* **Exercise aim**
Start with the first line of the material. Repeat each line exactly through the one that contains "ENC2 pin GND: none -> GND".

* **Material shown**
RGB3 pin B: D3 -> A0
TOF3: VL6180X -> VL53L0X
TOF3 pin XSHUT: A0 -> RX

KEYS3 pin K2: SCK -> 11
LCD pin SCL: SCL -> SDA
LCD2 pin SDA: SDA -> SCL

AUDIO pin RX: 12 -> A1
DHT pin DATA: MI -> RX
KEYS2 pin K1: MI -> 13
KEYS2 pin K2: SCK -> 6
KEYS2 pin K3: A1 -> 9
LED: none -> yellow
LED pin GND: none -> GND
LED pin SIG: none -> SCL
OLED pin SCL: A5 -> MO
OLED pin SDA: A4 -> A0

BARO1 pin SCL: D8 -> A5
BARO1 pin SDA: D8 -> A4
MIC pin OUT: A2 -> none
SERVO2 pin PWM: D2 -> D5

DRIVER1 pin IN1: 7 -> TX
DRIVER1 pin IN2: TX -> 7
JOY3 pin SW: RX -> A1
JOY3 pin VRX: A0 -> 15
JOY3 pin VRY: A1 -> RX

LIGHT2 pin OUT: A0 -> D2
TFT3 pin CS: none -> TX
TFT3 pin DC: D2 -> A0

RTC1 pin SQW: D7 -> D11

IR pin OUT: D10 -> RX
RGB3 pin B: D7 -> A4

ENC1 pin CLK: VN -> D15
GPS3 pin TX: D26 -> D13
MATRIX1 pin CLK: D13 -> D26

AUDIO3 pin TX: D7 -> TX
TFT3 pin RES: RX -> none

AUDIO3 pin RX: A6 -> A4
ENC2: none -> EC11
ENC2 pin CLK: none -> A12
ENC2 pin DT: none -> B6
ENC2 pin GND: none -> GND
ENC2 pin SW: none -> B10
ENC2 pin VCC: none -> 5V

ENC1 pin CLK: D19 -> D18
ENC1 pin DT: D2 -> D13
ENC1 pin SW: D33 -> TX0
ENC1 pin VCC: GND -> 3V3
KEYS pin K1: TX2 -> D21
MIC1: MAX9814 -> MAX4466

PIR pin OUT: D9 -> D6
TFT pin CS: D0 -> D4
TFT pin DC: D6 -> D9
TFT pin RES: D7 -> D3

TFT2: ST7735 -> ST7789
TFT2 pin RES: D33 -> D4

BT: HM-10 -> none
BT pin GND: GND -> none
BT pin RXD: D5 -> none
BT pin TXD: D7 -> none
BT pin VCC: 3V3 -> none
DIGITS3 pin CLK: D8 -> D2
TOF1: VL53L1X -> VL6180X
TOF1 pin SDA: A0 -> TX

* **Result of the task**
RGB3 pin B: D3 -> A0
TOF3: VL6180X -> VL53L0X
TOF3 pin XSHUT: A0 -> RX

KEYS3 pin K2: SCK -> 11
LCD pin SCL: SCL -> SDA
LCD2 pin SDA: SDA -> SCL

AUDIO pin RX: 12 -> A1
DHT pin DATA: MI -> RX
KEYS2 pin K1: MI -> 13
KEYS2 pin K2: SCK -> 6
KEYS2 pin K3: A1 -> 9
LED: none -> yellow
LED pin GND: none -> GND
LED pin SIG: none -> SCL
OLED pin SCL: A5 -> MO
OLED pin SDA: A4 -> A0

BARO1 pin SCL: D8 -> A5
BARO1 pin SDA: D8 -> A4
MIC pin OUT: A2 -> none
SERVO2 pin PWM: D2 -> D5

DRIVER1 pin IN1: 7 -> TX
DRIVER1 pin IN2: TX -> 7
JOY3 pin SW: RX -> A1
JOY3 pin VRX: A0 -> 15
JOY3 pin VRY: A1 -> RX

LIGHT2 pin OUT: A0 -> D2
TFT3 pin CS: none -> TX
TFT3 pin DC: D2 -> A0

RTC1 pin SQW: D7 -> D11

IR pin OUT: D10 -> RX
RGB3 pin B: D7 -> A4

ENC1 pin CLK: VN -> D15
GPS3 pin TX: D26 -> D13
MATRIX1 pin CLK: D13 -> D26

AUDIO3 pin TX: D7 -> TX
TFT3 pin RES: RX -> none

AUDIO3 pin RX: A6 -> A4
ENC2: none -> EC11
ENC2 pin CLK: none -> A12
ENC2 pin DT: none -> B6
ENC2 pin GND: none -> GND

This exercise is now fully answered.